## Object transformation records

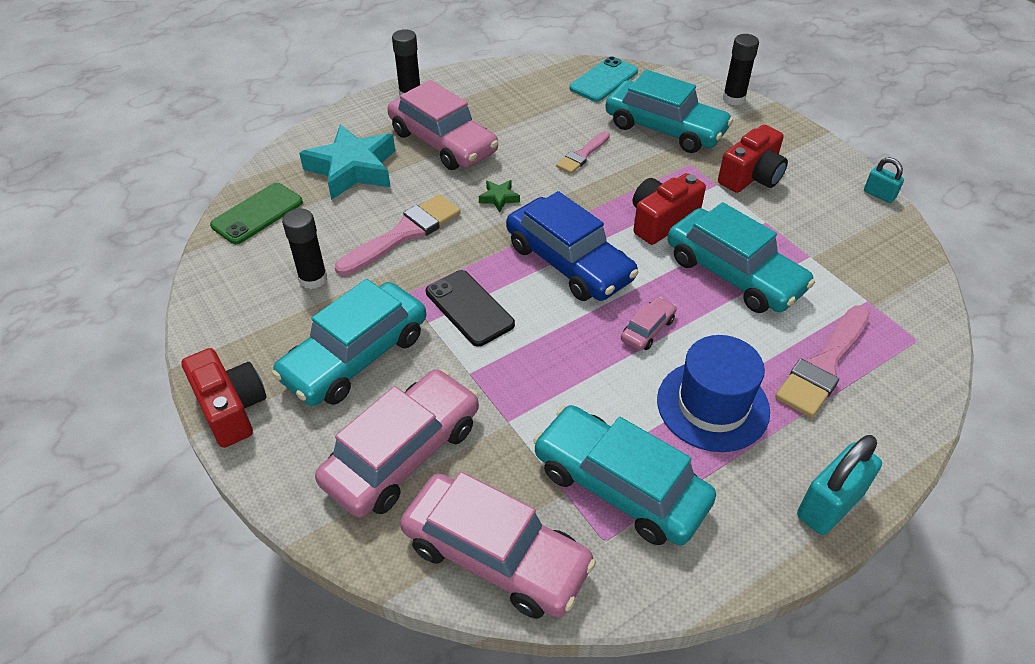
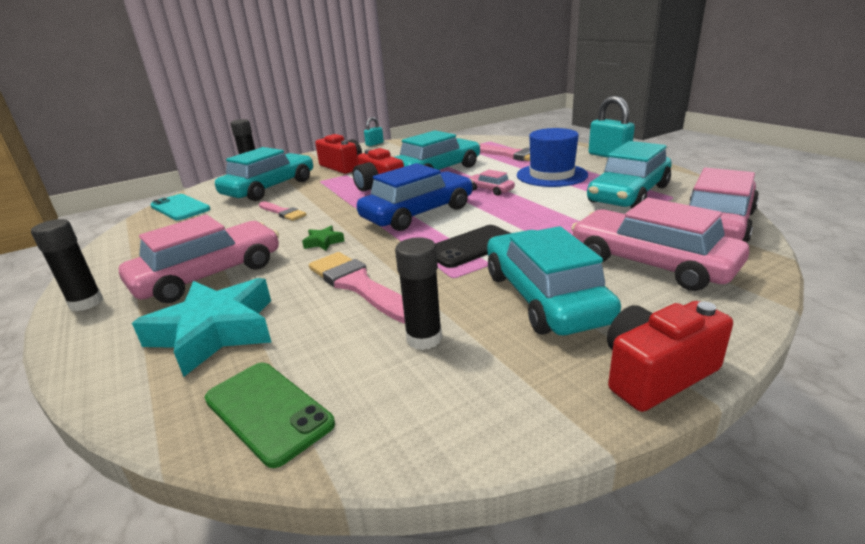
camera: 85 degrees left, 20 degrees down
(355, 356) = (544, 297): turquoise car -> turquoise car turned 150 degrees counterclockwise

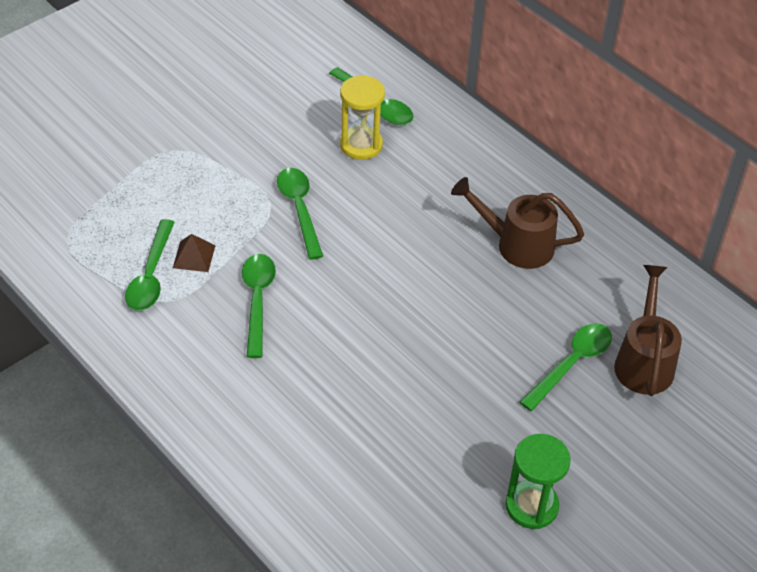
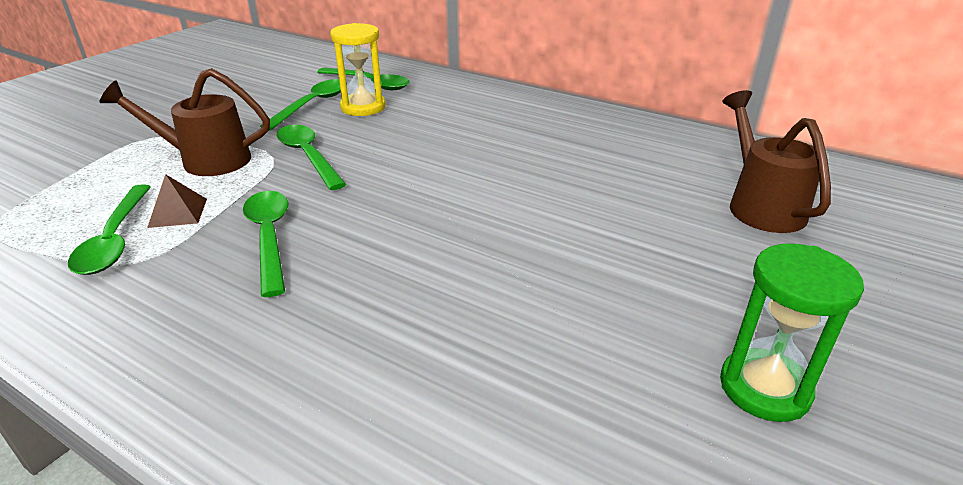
camera: 15 degrees left, 15 degrees down
(516, 244) = (557, 145): brown watering can -> brown watering can (206, 160)
(571, 364) = (686, 222): green spoon -> green spoon (312, 105)

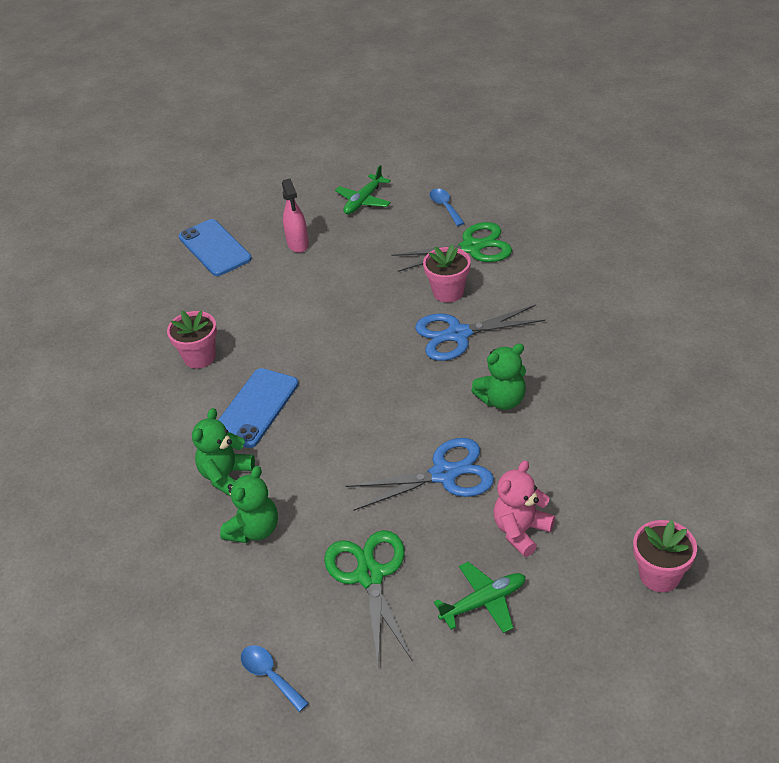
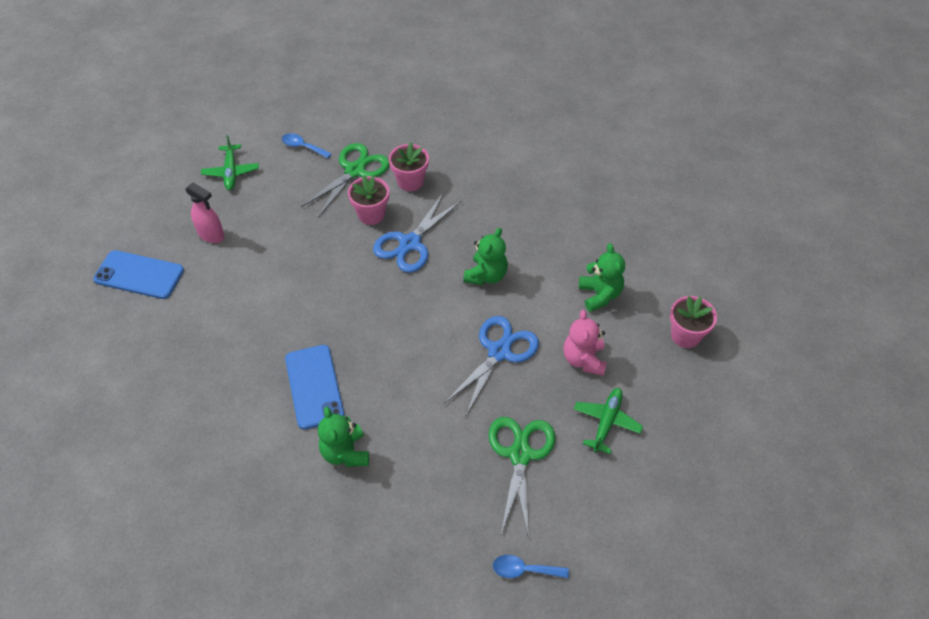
camera: 45 degrees left, 10 degrees up
(199, 357) = (224, 373): pink flower pot -> pink flower pot (410, 181)
(254, 530) = (408, 478): green teddy bear -> green teddy bear (599, 295)
(369, 575) = (520, 454): green scissors -> green scissors turned 60 degrees clockwise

## Exercise brief
The data above should be repeated in full and exactly, with no pictures carried over.

## Response
camera: 85 degrees left, 20 degrees down
(355, 356) = (544, 297): turquoise car -> turquoise car turned 150 degrees counterclockwise

camera: 15 degrees left, 15 degrees down
(516, 244) = (557, 145): brown watering can -> brown watering can (206, 160)
(571, 364) = (686, 222): green spoon -> green spoon (312, 105)

camera: 45 degrees left, 10 degrees up
(199, 357) = (224, 373): pink flower pot -> pink flower pot (410, 181)
(254, 530) = (408, 478): green teddy bear -> green teddy bear (599, 295)
(369, 575) = (520, 454): green scissors -> green scissors turned 60 degrees clockwise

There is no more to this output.